### Problem requirements
Look through the entries for the string "MOSI", and copy each line that holds it.

[Collected data]
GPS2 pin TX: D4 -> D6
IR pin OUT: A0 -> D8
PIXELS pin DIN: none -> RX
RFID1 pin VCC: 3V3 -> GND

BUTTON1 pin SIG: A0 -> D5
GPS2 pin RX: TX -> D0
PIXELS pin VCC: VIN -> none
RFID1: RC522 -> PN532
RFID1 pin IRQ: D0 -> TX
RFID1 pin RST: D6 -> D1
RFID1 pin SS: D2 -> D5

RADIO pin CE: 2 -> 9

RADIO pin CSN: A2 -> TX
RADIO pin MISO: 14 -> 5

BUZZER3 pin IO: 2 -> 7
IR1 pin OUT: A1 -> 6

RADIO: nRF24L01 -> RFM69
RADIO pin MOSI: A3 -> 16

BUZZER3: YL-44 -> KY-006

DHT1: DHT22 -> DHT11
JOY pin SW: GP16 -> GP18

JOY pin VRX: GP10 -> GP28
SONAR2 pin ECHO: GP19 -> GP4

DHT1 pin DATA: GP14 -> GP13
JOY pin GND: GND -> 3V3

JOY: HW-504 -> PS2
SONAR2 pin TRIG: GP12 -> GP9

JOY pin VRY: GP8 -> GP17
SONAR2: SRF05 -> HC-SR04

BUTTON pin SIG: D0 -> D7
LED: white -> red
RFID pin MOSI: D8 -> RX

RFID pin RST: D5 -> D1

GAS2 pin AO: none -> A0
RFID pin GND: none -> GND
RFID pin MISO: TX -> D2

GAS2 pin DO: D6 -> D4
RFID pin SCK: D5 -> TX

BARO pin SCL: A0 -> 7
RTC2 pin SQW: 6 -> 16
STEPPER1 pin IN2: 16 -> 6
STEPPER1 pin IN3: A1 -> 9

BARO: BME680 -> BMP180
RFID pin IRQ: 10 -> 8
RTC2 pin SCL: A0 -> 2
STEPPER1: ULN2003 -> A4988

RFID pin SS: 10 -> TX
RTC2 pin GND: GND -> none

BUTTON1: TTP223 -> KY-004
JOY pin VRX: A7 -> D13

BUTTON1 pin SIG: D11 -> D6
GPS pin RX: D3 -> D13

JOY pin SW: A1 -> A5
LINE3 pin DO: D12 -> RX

### Output for this exercise
RADIO pin MOSI: A3 -> 16
RFID pin MOSI: D8 -> RX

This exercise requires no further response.